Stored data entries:
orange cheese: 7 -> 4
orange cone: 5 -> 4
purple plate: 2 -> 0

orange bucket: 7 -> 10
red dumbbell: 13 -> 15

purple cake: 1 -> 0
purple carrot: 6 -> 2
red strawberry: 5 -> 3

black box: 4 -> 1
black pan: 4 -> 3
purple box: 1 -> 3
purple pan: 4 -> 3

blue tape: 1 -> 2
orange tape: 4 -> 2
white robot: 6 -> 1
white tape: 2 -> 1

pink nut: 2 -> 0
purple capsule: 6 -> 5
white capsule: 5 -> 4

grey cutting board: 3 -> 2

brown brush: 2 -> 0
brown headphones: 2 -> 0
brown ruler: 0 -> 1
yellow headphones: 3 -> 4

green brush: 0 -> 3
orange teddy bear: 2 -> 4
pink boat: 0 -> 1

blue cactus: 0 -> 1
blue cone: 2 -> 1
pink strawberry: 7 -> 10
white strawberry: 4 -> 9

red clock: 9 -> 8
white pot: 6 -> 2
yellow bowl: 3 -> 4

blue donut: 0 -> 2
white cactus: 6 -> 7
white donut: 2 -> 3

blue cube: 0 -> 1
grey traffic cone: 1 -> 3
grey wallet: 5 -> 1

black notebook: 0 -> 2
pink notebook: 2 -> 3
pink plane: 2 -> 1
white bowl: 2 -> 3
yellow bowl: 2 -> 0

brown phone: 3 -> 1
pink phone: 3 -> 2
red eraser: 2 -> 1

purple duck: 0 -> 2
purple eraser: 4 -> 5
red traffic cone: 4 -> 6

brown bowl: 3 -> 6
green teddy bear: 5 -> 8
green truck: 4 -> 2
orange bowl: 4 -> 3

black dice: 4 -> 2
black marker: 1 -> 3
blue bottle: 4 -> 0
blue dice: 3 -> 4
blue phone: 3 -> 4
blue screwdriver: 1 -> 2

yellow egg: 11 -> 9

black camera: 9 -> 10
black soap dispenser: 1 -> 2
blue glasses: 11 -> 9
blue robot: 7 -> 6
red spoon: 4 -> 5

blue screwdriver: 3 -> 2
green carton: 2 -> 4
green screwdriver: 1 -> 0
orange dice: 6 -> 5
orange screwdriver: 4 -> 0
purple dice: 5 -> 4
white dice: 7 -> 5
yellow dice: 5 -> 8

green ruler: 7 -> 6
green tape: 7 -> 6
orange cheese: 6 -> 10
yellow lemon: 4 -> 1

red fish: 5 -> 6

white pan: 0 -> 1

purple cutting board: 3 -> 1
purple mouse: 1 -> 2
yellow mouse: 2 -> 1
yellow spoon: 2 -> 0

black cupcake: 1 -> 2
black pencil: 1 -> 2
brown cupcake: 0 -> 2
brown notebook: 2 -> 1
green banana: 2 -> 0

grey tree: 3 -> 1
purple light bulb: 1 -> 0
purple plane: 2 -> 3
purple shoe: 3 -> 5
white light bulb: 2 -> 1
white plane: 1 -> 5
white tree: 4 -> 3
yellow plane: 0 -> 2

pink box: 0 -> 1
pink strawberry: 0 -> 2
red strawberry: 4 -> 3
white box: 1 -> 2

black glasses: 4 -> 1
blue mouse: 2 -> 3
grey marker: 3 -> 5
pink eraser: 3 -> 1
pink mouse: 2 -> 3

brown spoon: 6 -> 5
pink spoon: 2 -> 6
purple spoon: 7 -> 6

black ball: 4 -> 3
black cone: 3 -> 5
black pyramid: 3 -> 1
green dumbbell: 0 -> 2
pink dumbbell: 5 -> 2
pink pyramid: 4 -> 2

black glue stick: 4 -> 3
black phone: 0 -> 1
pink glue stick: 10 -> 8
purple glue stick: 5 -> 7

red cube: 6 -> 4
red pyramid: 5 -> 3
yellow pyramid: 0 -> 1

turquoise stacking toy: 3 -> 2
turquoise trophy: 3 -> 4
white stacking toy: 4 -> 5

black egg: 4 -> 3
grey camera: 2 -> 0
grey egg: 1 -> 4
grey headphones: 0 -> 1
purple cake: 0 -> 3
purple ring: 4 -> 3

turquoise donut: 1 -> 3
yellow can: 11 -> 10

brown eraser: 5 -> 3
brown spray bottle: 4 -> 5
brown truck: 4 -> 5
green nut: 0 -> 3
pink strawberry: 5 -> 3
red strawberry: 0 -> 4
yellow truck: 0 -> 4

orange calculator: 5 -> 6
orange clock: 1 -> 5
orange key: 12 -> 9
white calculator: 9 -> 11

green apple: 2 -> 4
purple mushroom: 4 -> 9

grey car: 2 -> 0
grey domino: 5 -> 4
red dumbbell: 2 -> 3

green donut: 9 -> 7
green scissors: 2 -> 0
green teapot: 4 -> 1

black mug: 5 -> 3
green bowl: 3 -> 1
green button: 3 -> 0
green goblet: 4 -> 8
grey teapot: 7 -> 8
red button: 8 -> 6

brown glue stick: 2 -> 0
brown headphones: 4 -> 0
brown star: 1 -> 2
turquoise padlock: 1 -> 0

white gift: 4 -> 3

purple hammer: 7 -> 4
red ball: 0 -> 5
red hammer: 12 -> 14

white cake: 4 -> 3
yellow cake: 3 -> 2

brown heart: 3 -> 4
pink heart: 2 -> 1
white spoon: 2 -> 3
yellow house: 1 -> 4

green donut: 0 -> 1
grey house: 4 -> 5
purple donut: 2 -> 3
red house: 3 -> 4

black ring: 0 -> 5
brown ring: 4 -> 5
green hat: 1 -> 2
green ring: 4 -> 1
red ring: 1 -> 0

TASK GOAL
Return all of the entries exactly as written.

ANSWER TO THIS PROBLEM
orange cheese: 7 -> 4
orange cone: 5 -> 4
purple plate: 2 -> 0

orange bucket: 7 -> 10
red dumbbell: 13 -> 15

purple cake: 1 -> 0
purple carrot: 6 -> 2
red strawberry: 5 -> 3

black box: 4 -> 1
black pan: 4 -> 3
purple box: 1 -> 3
purple pan: 4 -> 3

blue tape: 1 -> 2
orange tape: 4 -> 2
white robot: 6 -> 1
white tape: 2 -> 1

pink nut: 2 -> 0
purple capsule: 6 -> 5
white capsule: 5 -> 4

grey cutting board: 3 -> 2

brown brush: 2 -> 0
brown headphones: 2 -> 0
brown ruler: 0 -> 1
yellow headphones: 3 -> 4

green brush: 0 -> 3
orange teddy bear: 2 -> 4
pink boat: 0 -> 1

blue cactus: 0 -> 1
blue cone: 2 -> 1
pink strawberry: 7 -> 10
white strawberry: 4 -> 9

red clock: 9 -> 8
white pot: 6 -> 2
yellow bowl: 3 -> 4

blue donut: 0 -> 2
white cactus: 6 -> 7
white donut: 2 -> 3

blue cube: 0 -> 1
grey traffic cone: 1 -> 3
grey wallet: 5 -> 1

black notebook: 0 -> 2
pink notebook: 2 -> 3
pink plane: 2 -> 1
white bowl: 2 -> 3
yellow bowl: 2 -> 0

brown phone: 3 -> 1
pink phone: 3 -> 2
red eraser: 2 -> 1

purple duck: 0 -> 2
purple eraser: 4 -> 5
red traffic cone: 4 -> 6

brown bowl: 3 -> 6
green teddy bear: 5 -> 8
green truck: 4 -> 2
orange bowl: 4 -> 3

black dice: 4 -> 2
black marker: 1 -> 3
blue bottle: 4 -> 0
blue dice: 3 -> 4
blue phone: 3 -> 4
blue screwdriver: 1 -> 2

yellow egg: 11 -> 9

black camera: 9 -> 10
black soap dispenser: 1 -> 2
blue glasses: 11 -> 9
blue robot: 7 -> 6
red spoon: 4 -> 5

blue screwdriver: 3 -> 2
green carton: 2 -> 4
green screwdriver: 1 -> 0
orange dice: 6 -> 5
orange screwdriver: 4 -> 0
purple dice: 5 -> 4
white dice: 7 -> 5
yellow dice: 5 -> 8

green ruler: 7 -> 6
green tape: 7 -> 6
orange cheese: 6 -> 10
yellow lemon: 4 -> 1

red fish: 5 -> 6

white pan: 0 -> 1

purple cutting board: 3 -> 1
purple mouse: 1 -> 2
yellow mouse: 2 -> 1
yellow spoon: 2 -> 0

black cupcake: 1 -> 2
black pencil: 1 -> 2
brown cupcake: 0 -> 2
brown notebook: 2 -> 1
green banana: 2 -> 0

grey tree: 3 -> 1
purple light bulb: 1 -> 0
purple plane: 2 -> 3
purple shoe: 3 -> 5
white light bulb: 2 -> 1
white plane: 1 -> 5
white tree: 4 -> 3
yellow plane: 0 -> 2

pink box: 0 -> 1
pink strawberry: 0 -> 2
red strawberry: 4 -> 3
white box: 1 -> 2

black glasses: 4 -> 1
blue mouse: 2 -> 3
grey marker: 3 -> 5
pink eraser: 3 -> 1
pink mouse: 2 -> 3

brown spoon: 6 -> 5
pink spoon: 2 -> 6
purple spoon: 7 -> 6

black ball: 4 -> 3
black cone: 3 -> 5
black pyramid: 3 -> 1
green dumbbell: 0 -> 2
pink dumbbell: 5 -> 2
pink pyramid: 4 -> 2

black glue stick: 4 -> 3
black phone: 0 -> 1
pink glue stick: 10 -> 8
purple glue stick: 5 -> 7

red cube: 6 -> 4
red pyramid: 5 -> 3
yellow pyramid: 0 -> 1

turquoise stacking toy: 3 -> 2
turquoise trophy: 3 -> 4
white stacking toy: 4 -> 5

black egg: 4 -> 3
grey camera: 2 -> 0
grey egg: 1 -> 4
grey headphones: 0 -> 1
purple cake: 0 -> 3
purple ring: 4 -> 3

turquoise donut: 1 -> 3
yellow can: 11 -> 10

brown eraser: 5 -> 3
brown spray bottle: 4 -> 5
brown truck: 4 -> 5
green nut: 0 -> 3
pink strawberry: 5 -> 3
red strawberry: 0 -> 4
yellow truck: 0 -> 4

orange calculator: 5 -> 6
orange clock: 1 -> 5
orange key: 12 -> 9
white calculator: 9 -> 11

green apple: 2 -> 4
purple mushroom: 4 -> 9

grey car: 2 -> 0
grey domino: 5 -> 4
red dumbbell: 2 -> 3

green donut: 9 -> 7
green scissors: 2 -> 0
green teapot: 4 -> 1

black mug: 5 -> 3
green bowl: 3 -> 1
green button: 3 -> 0
green goblet: 4 -> 8
grey teapot: 7 -> 8
red button: 8 -> 6

brown glue stick: 2 -> 0
brown headphones: 4 -> 0
brown star: 1 -> 2
turquoise padlock: 1 -> 0

white gift: 4 -> 3

purple hammer: 7 -> 4
red ball: 0 -> 5
red hammer: 12 -> 14

white cake: 4 -> 3
yellow cake: 3 -> 2

brown heart: 3 -> 4
pink heart: 2 -> 1
white spoon: 2 -> 3
yellow house: 1 -> 4

green donut: 0 -> 1
grey house: 4 -> 5
purple donut: 2 -> 3
red house: 3 -> 4

black ring: 0 -> 5
brown ring: 4 -> 5
green hat: 1 -> 2
green ring: 4 -> 1
red ring: 1 -> 0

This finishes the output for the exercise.